### Task prompt
Repeat the records below exactly as they appear, leaving out any pictures.
^^^^^^^^^^^^^^^^
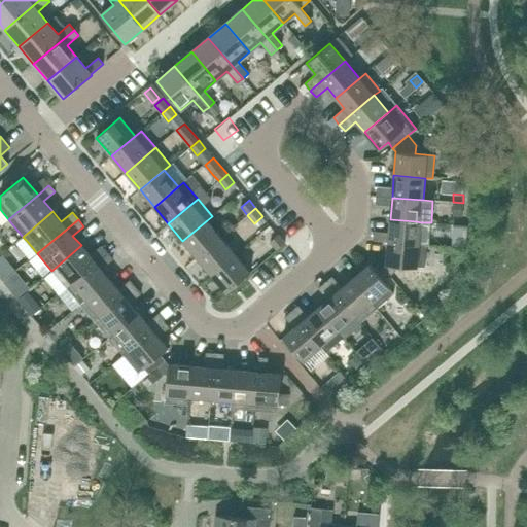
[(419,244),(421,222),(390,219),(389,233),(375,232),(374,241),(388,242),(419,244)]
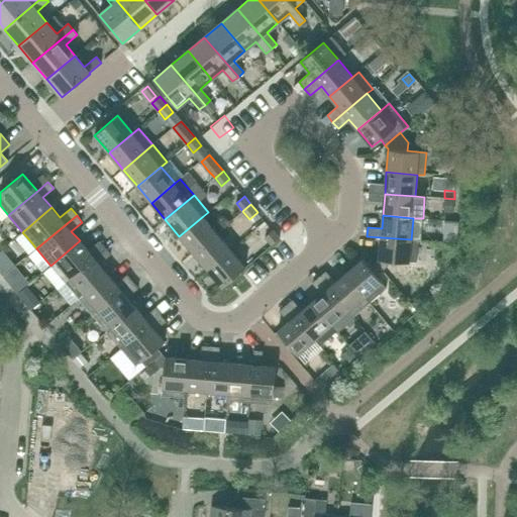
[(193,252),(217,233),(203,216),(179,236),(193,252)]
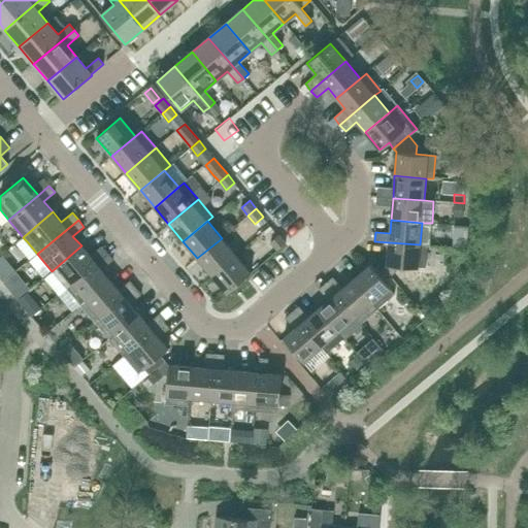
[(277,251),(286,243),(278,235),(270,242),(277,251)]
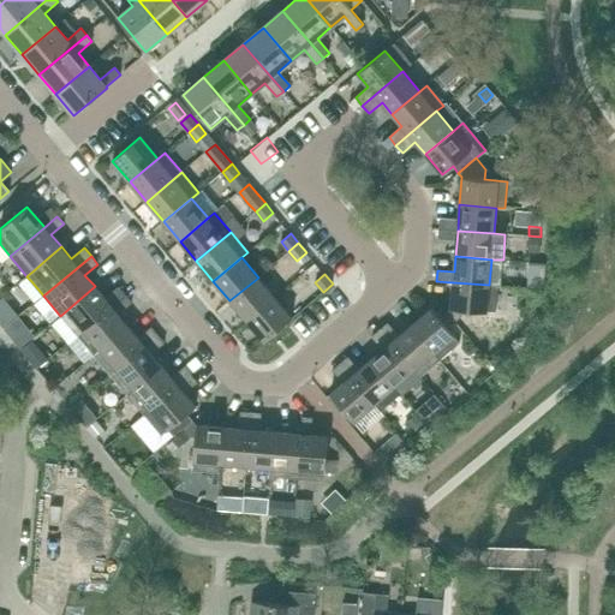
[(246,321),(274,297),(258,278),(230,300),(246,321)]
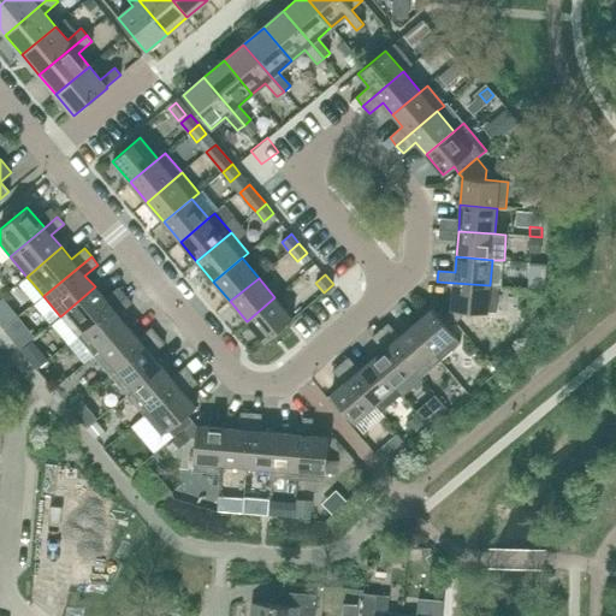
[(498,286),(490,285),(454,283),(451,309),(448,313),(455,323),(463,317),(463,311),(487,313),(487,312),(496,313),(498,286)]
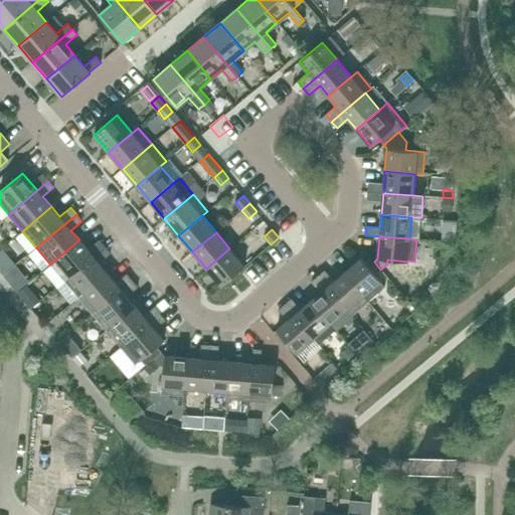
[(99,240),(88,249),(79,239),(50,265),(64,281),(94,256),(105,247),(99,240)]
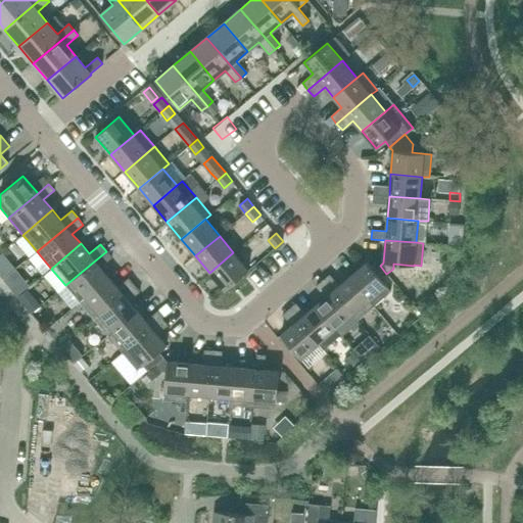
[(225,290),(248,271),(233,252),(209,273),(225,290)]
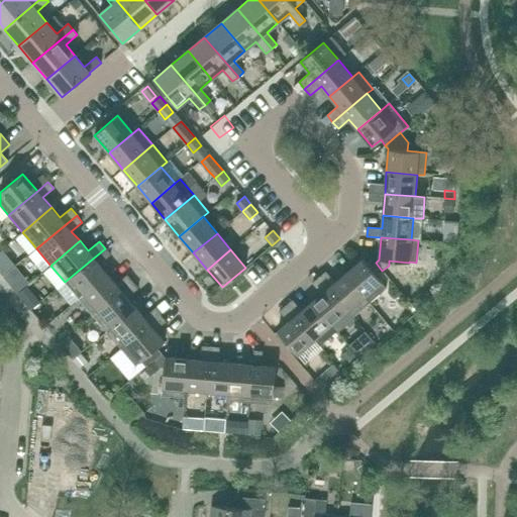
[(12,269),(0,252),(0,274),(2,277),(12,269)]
^^^^^^^^^^^^^^^^
### Result of this task
[(419,244),(421,222),(390,219),(389,233),(375,232),(374,241),(388,242),(419,244)]
[(193,252),(217,233),(203,216),(179,236),(193,252)]
[(277,251),(286,243),(278,235),(270,242),(277,251)]
[(246,321),(274,297),(258,278),(230,300),(246,321)]
[(498,286),(490,285),(454,283),(451,309),(448,313),(455,323),(463,317),(463,311),(487,313),(487,312),(496,313),(498,286)]
[(99,240),(88,249),(79,239),(50,265),(64,281),(94,256),(105,247),(99,240)]
[(225,290),(248,271),(233,252),(209,273),(225,290)]
[(12,269),(0,252),(0,274),(2,277),(12,269)]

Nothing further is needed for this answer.